## What you need to do
The data should be written out in full, exactly as it stands, and the pictures dropped.

--- Source information Enclosed Below ---

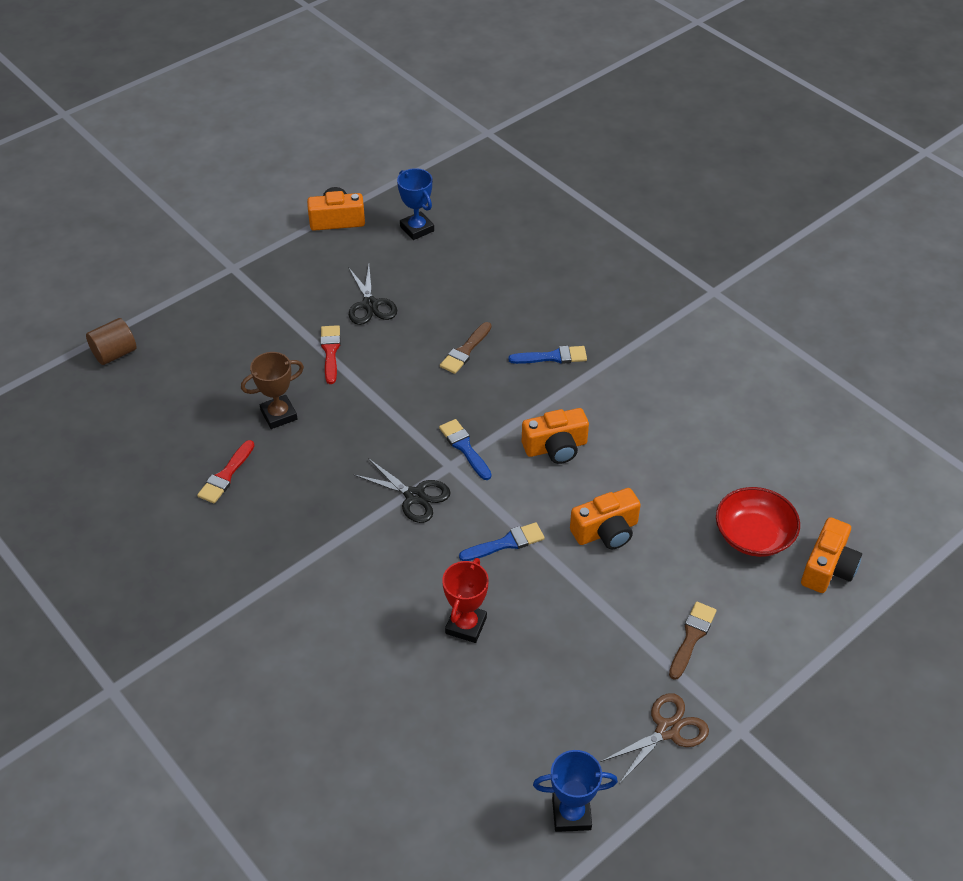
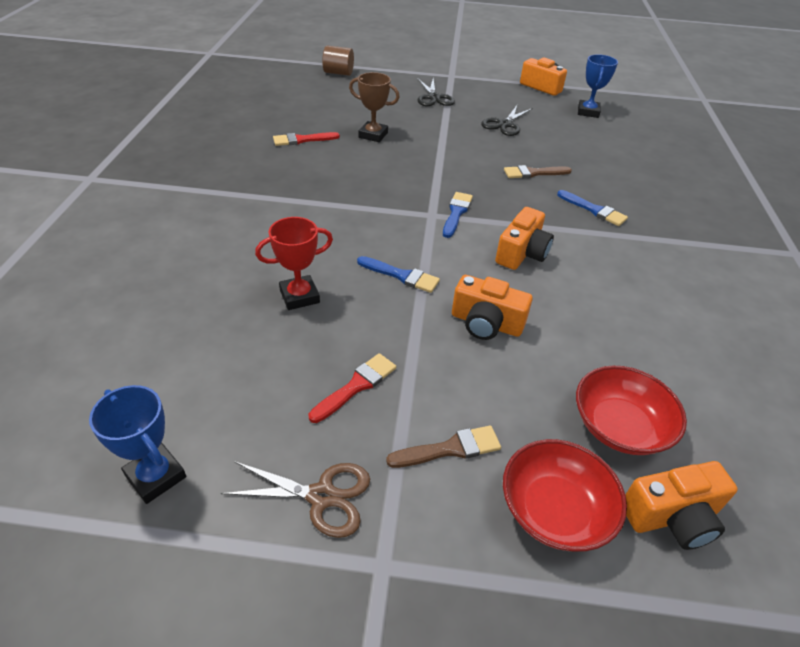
camera: 45 degrees right, 5 degrees down
(330, 351) = (447, 129): red brush -> red brush (356, 386)
(414, 496) = (384, 213): black scissors -> black scissors (433, 98)
(555, 447) = (522, 253): orange camera -> orange camera turned 90 degrees counterclockwise
(777, 619) = (555, 510): none -> red bowl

--- End of Enclosed Source information ---

## Expected output
camera: 45 degrees right, 5 degrees down
(330, 351) = (447, 129): red brush -> red brush (356, 386)
(414, 496) = (384, 213): black scissors -> black scissors (433, 98)
(555, 447) = (522, 253): orange camera -> orange camera turned 90 degrees counterclockwise
(777, 619) = (555, 510): none -> red bowl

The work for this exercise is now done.